(Beginning of Data for processing)

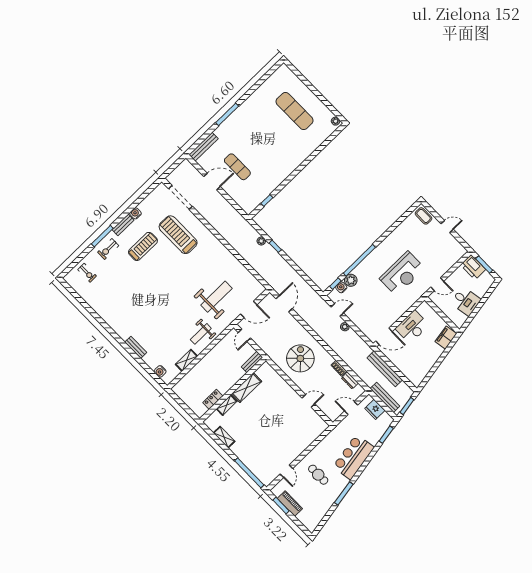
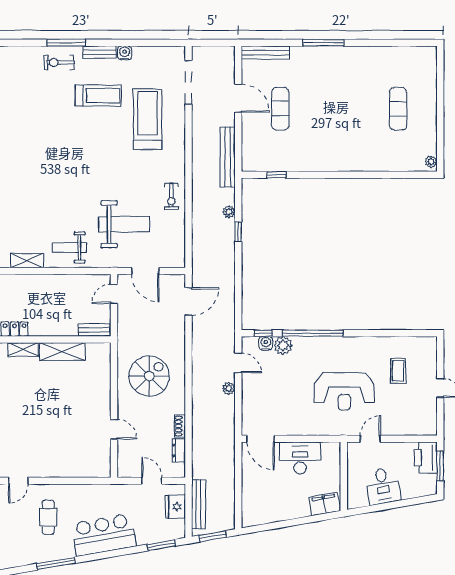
exercise mat: (295, 111) -> (398, 109), width x0.73, depth x0.69
coffee table: (424, 216) -> (398, 371), moved
exercise bike: (87, 273) -> (171, 196), moved
door: (437, 284) -> (370, 439), swing flipped
bench: (385, 369) -> (228, 157), moved

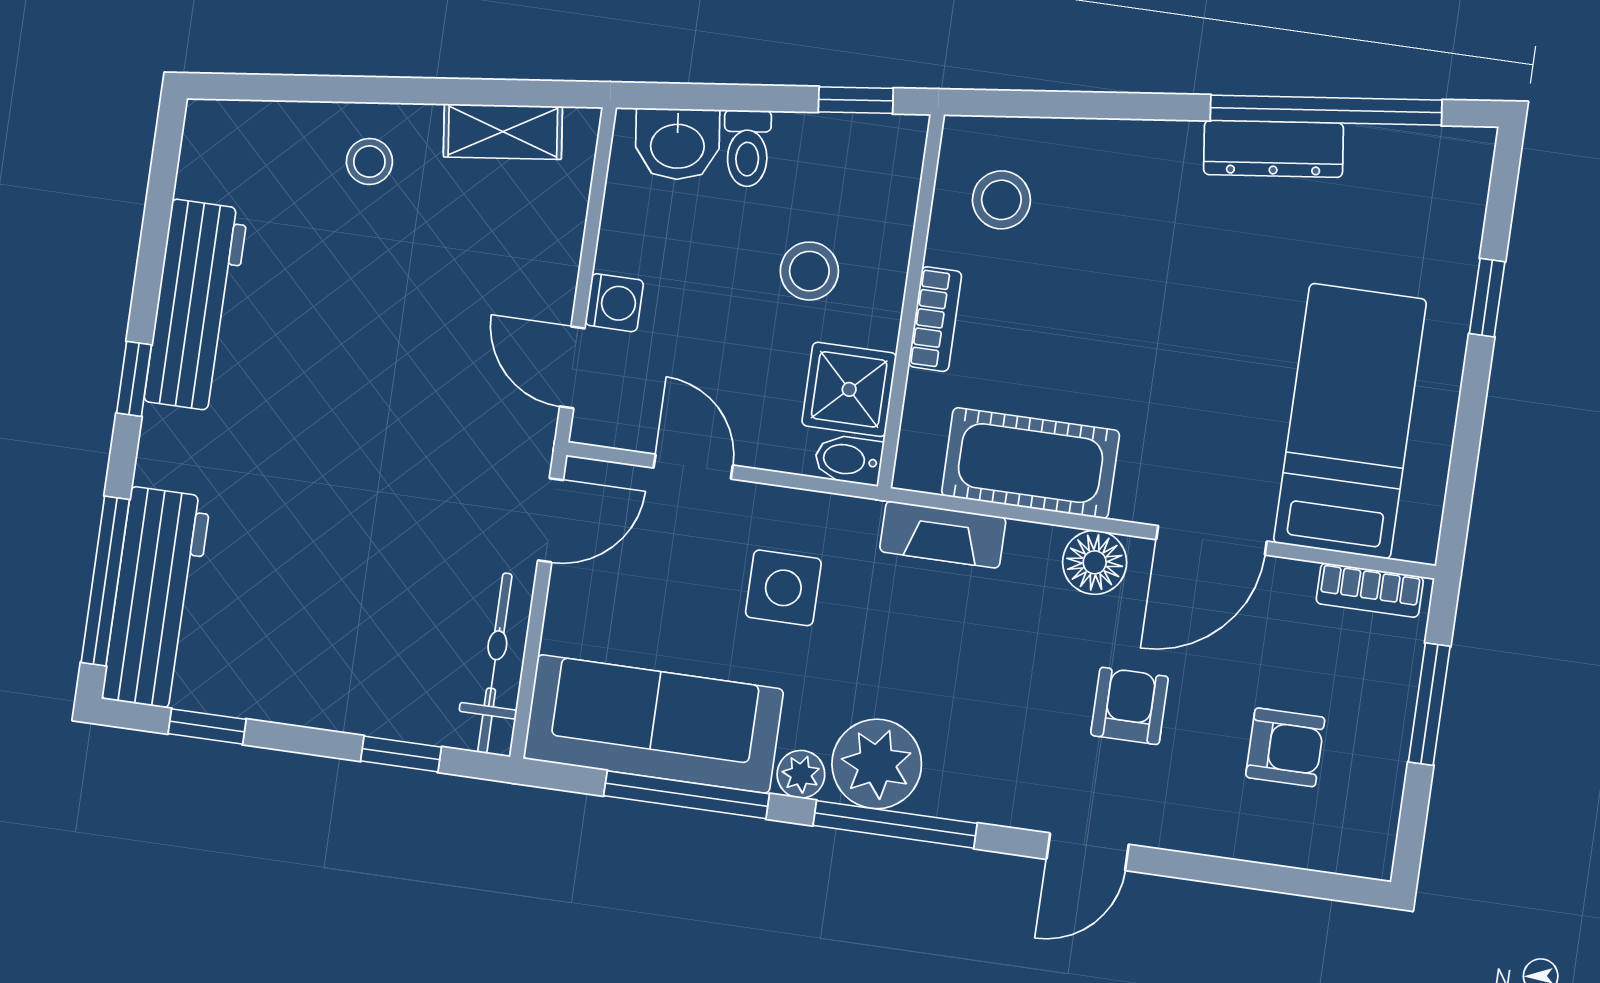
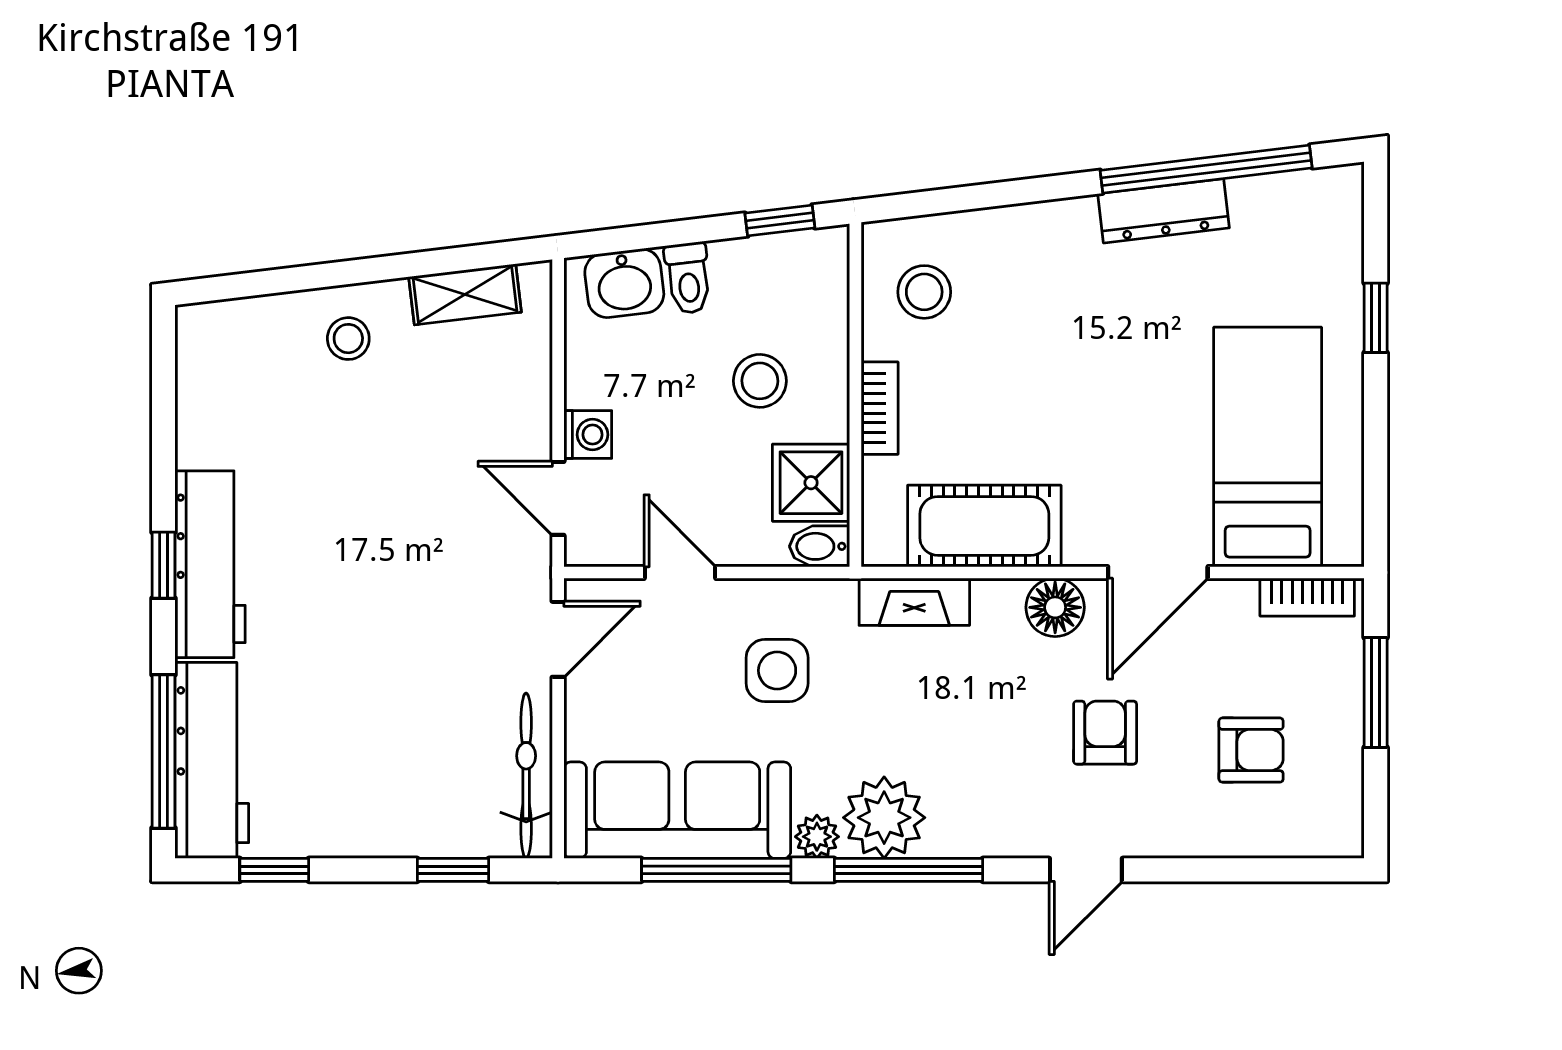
workbench: (196, 305) -> (210, 564), moved

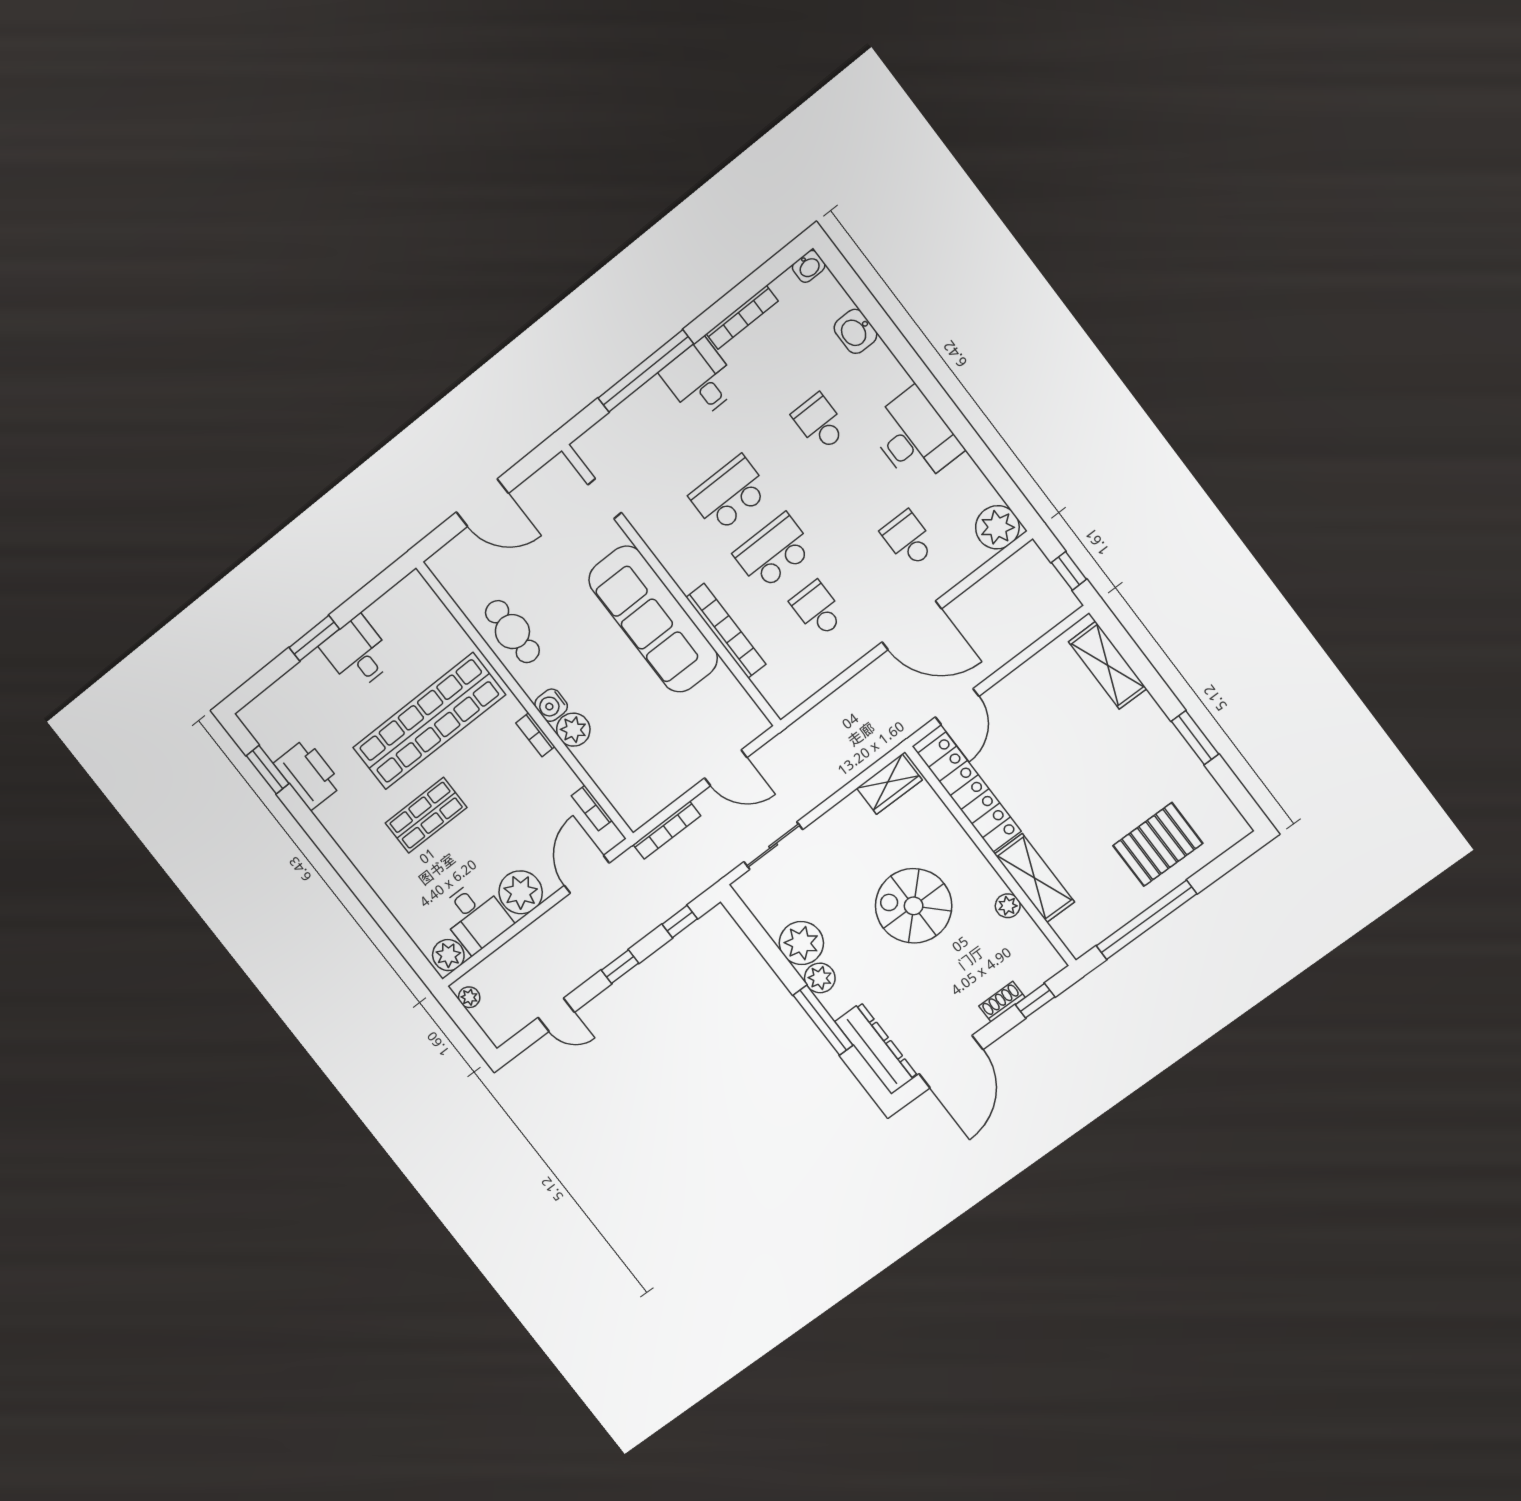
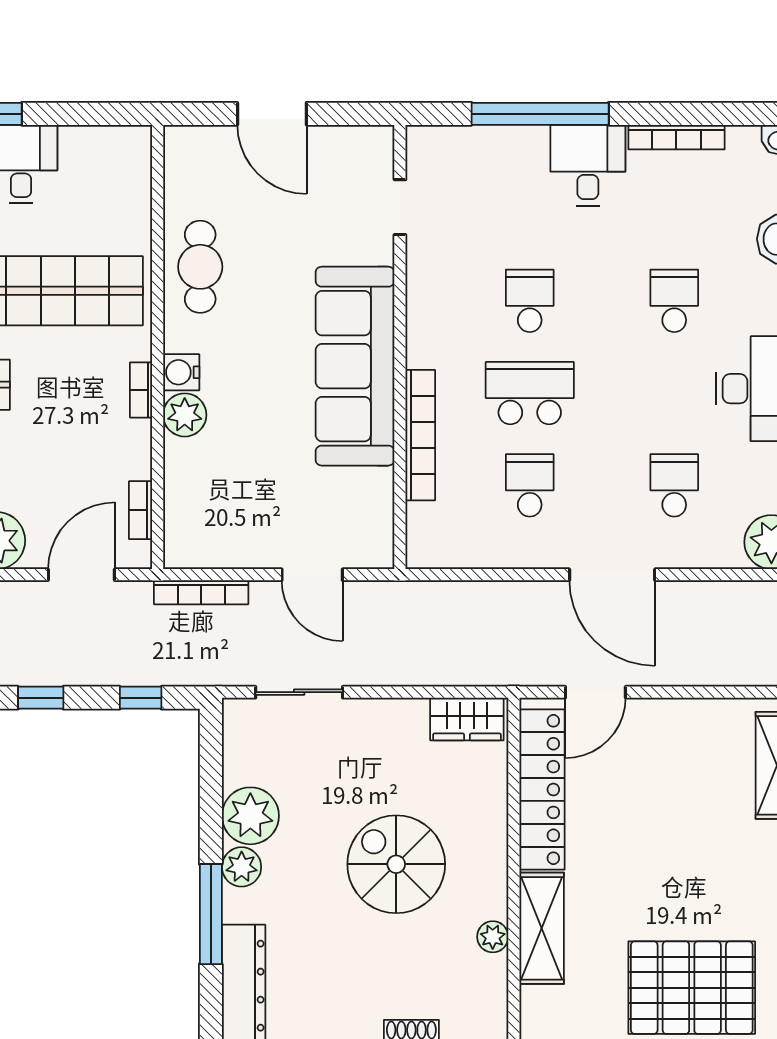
school desk: (729, 494) -> (530, 301), width x0.54
pallet: (1158, 844) -> (692, 988), width x1.37, depth x1.41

(End of Data for processing)

### What to produce:
When a line in the data contains the string "exercise", copy that line.

### Reply:
exercise mat: (295, 111) -> (398, 109), width x0.73, depth x0.69
exercise bike: (87, 273) -> (171, 196), moved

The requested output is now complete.